___ Exercise material ___

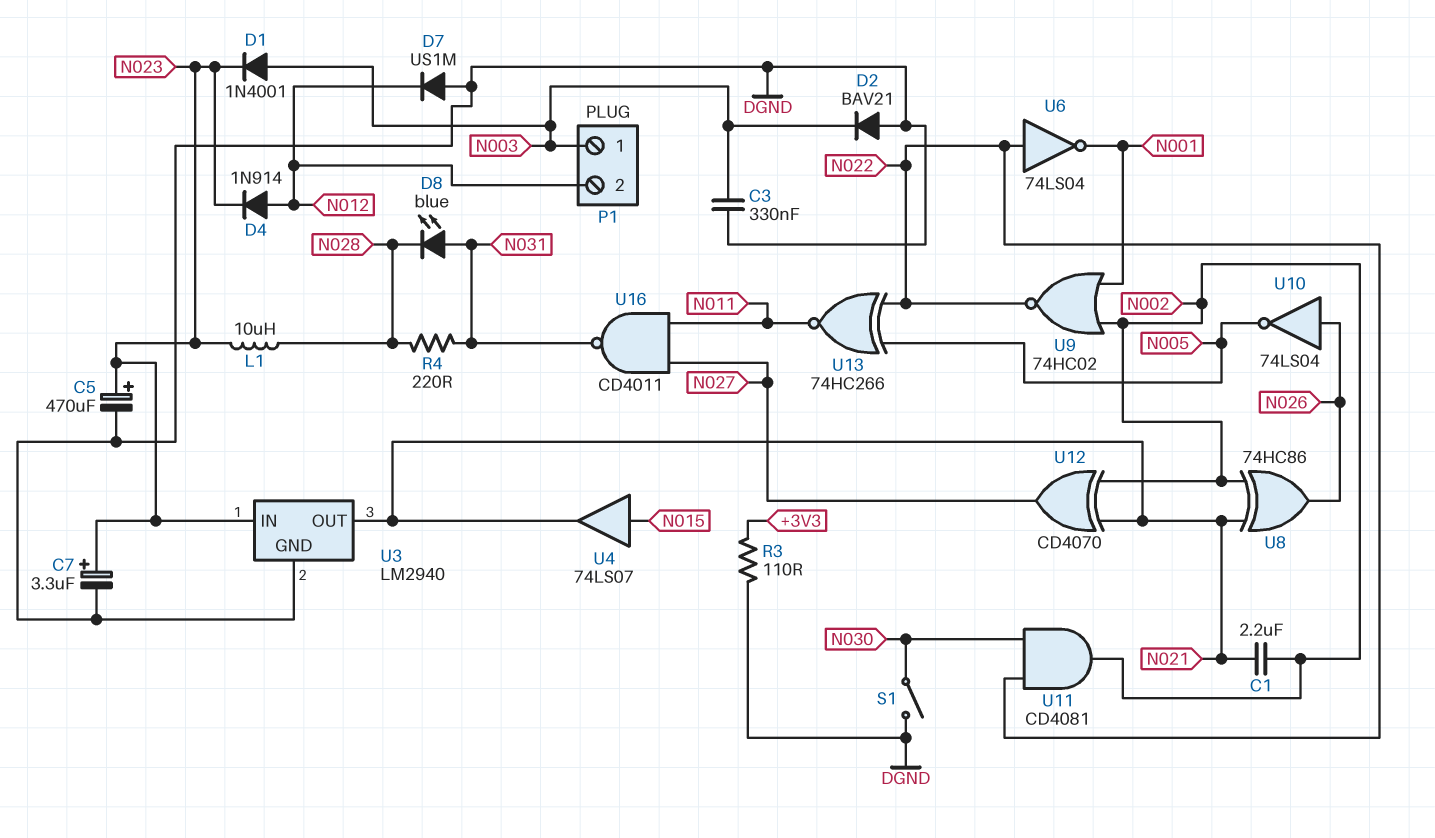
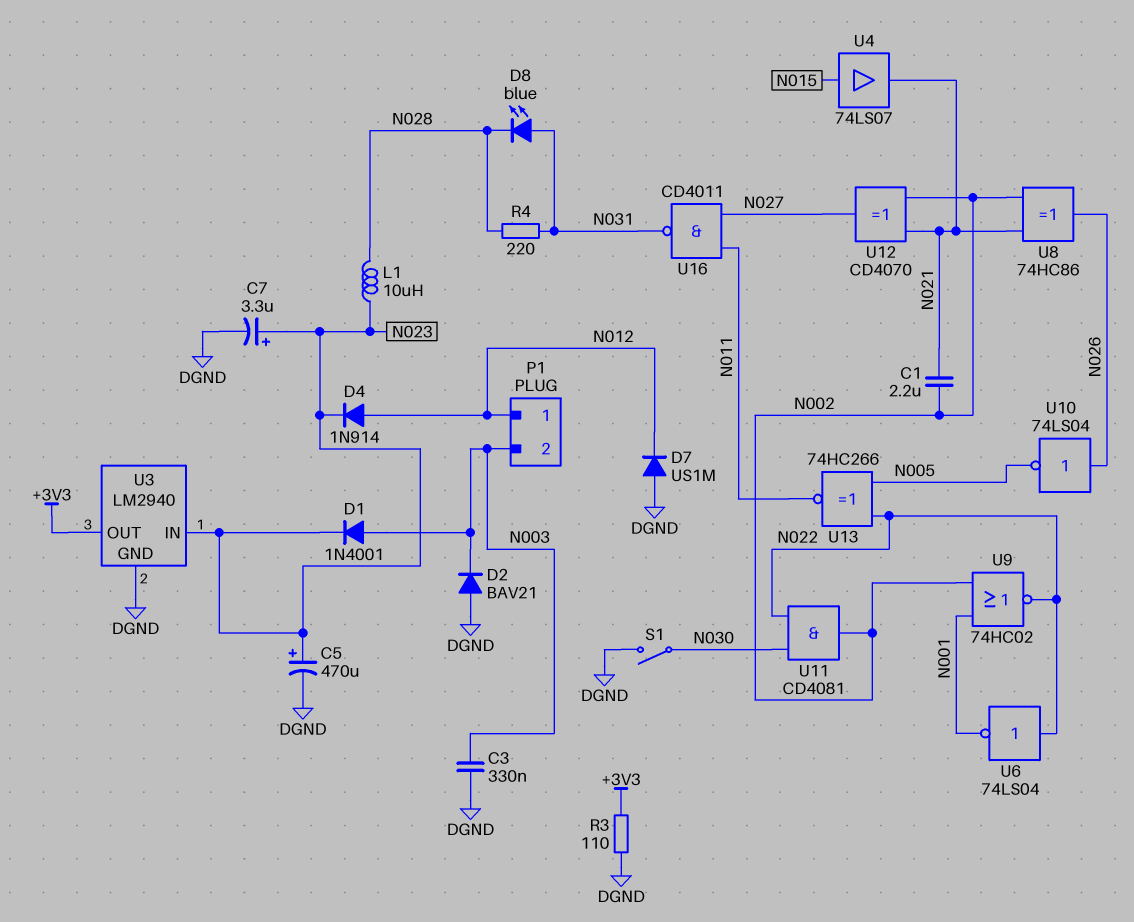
P1 pin 1: N003 -> N012
P1 pin 2: N012 -> N003
U3 pin OUT: N021 -> +3V3

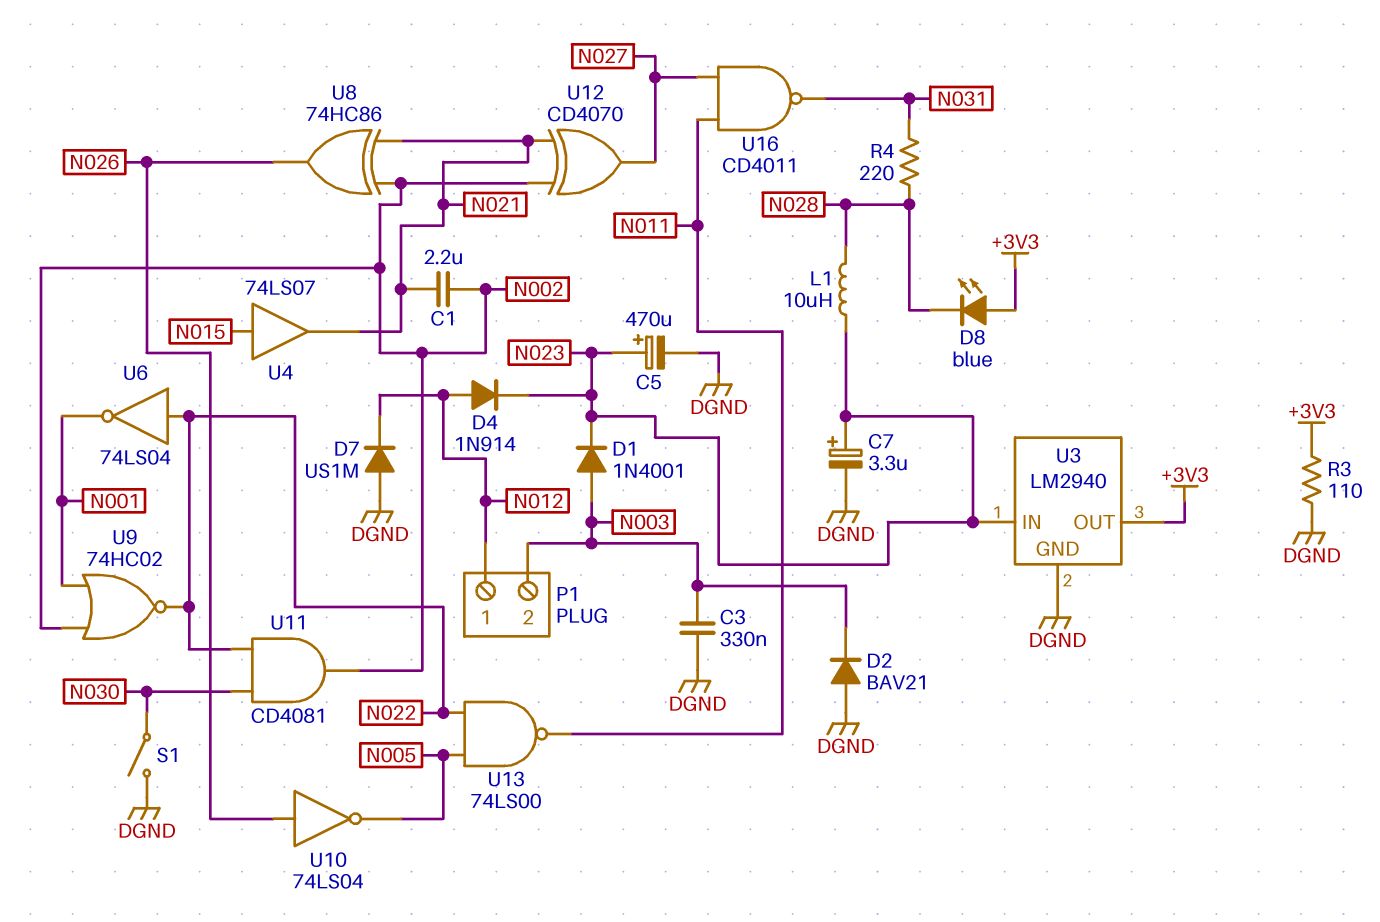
D8: LED blue (A N031, K N028) -> LED blue (A +3V3, K N028)
U13: XNOR 74HC266 (in N005, in N022, out N011) -> NAND 74LS00 (in N005, in N022, out N011)

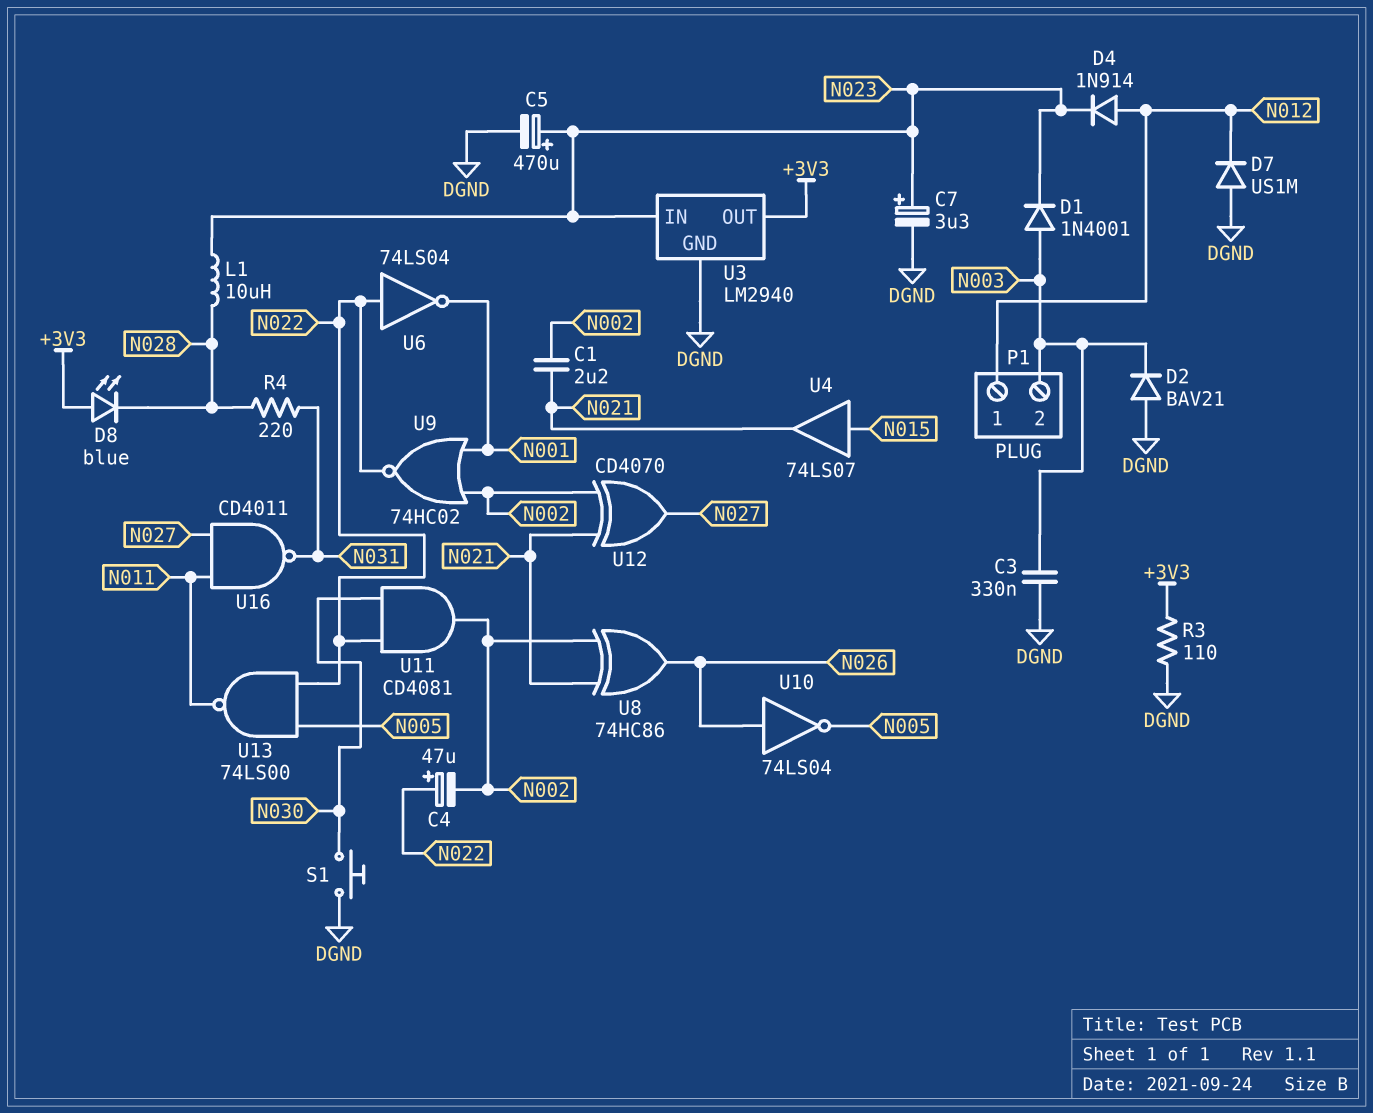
C4: none -> 47uF (plus N022, minus N002)
S1: switch (DGND, N030) -> button (DGND, N030)

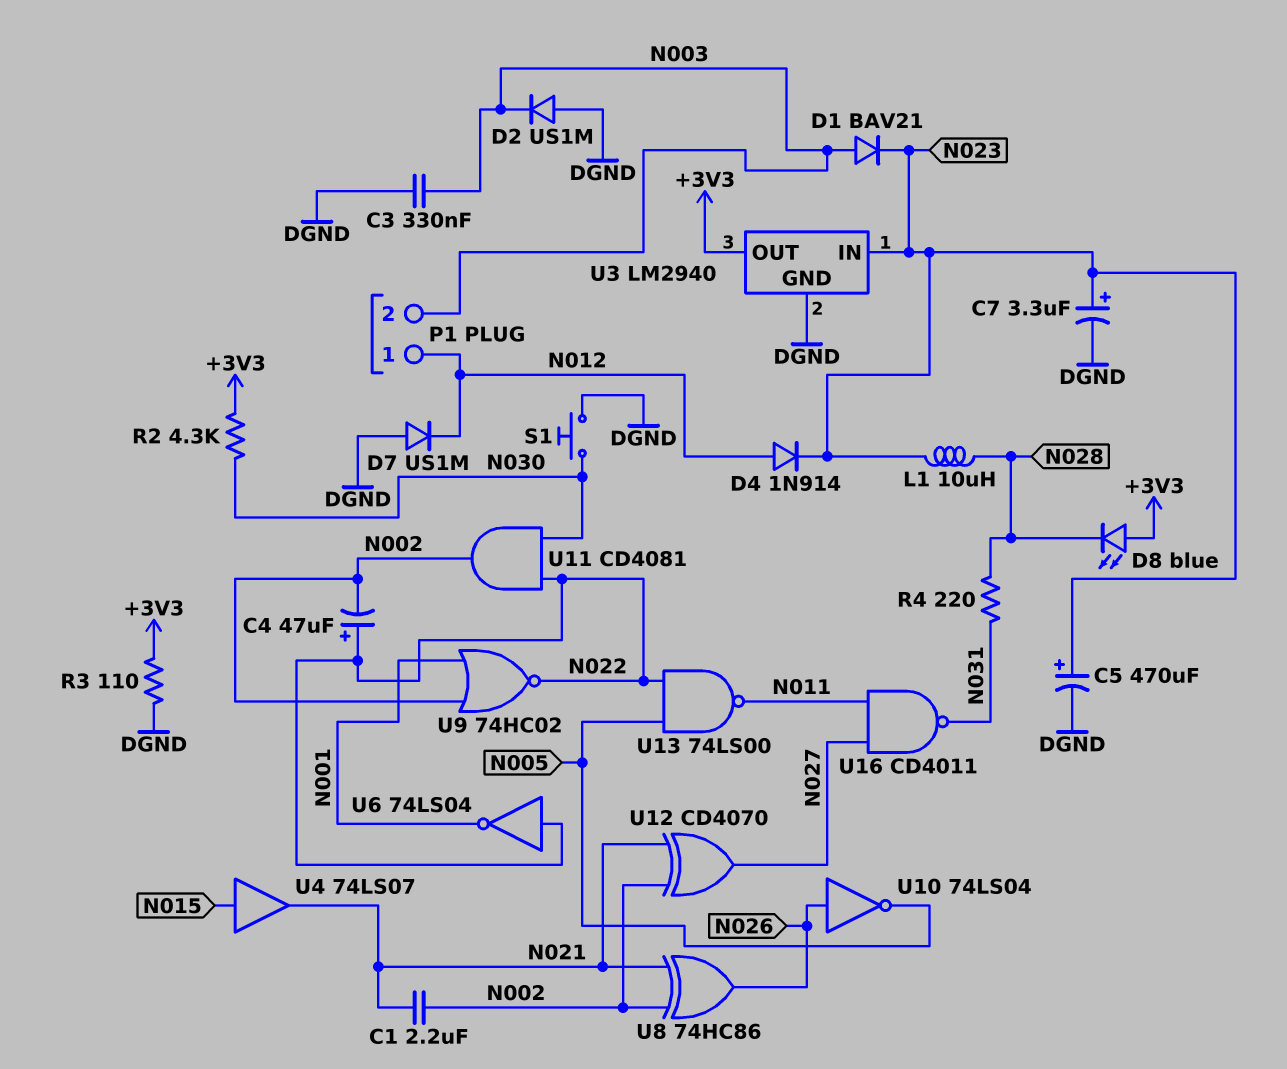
D1: diode 1N4001 (A N003, K N023) -> diode BAV21 (A N003, K N023)
D2: diode BAV21 (A DGND, K N003) -> diode US1M (A DGND, K N003)
R2: none -> 4.3k (+3V3, N030)

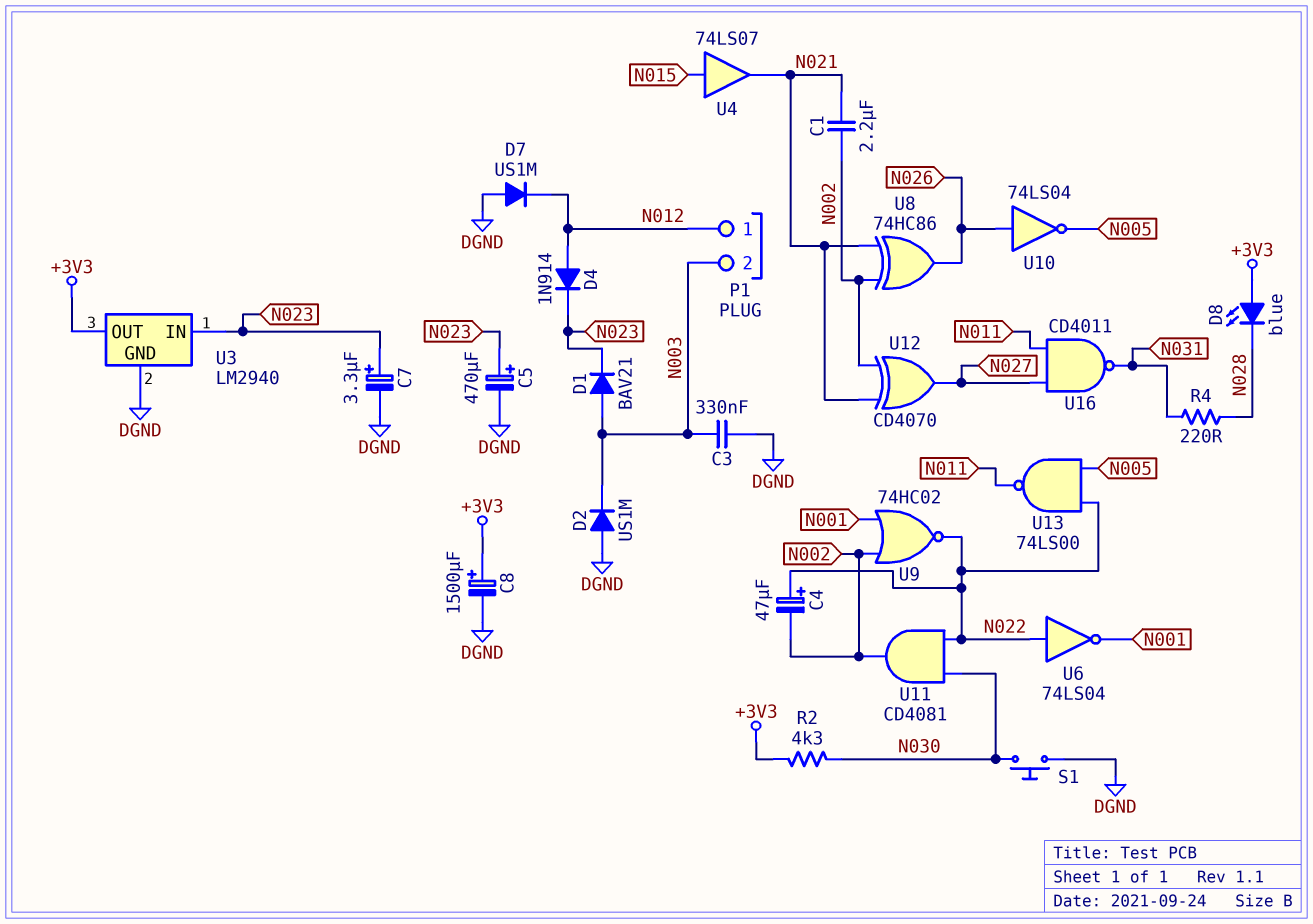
C8: none -> 1500uF (plus +3V3, minus DGND)
L1: 10uH (N023, N028) -> none
R3: 110 (+3V3, DGND) -> none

___

§ **Your goal**
Pictures stay out. Print the data exactly, from its first line through the line containing "C4: none -> 47uF (plus N022, minus N002)".

§ **Solution for this problem**
P1 pin 1: N003 -> N012
P1 pin 2: N012 -> N003
U3 pin OUT: N021 -> +3V3

D8: LED blue (A N031, K N028) -> LED blue (A +3V3, K N028)
U13: XNOR 74HC266 (in N005, in N022, out N011) -> NAND 74LS00 (in N005, in N022, out N011)

C4: none -> 47uF (plus N022, minus N002)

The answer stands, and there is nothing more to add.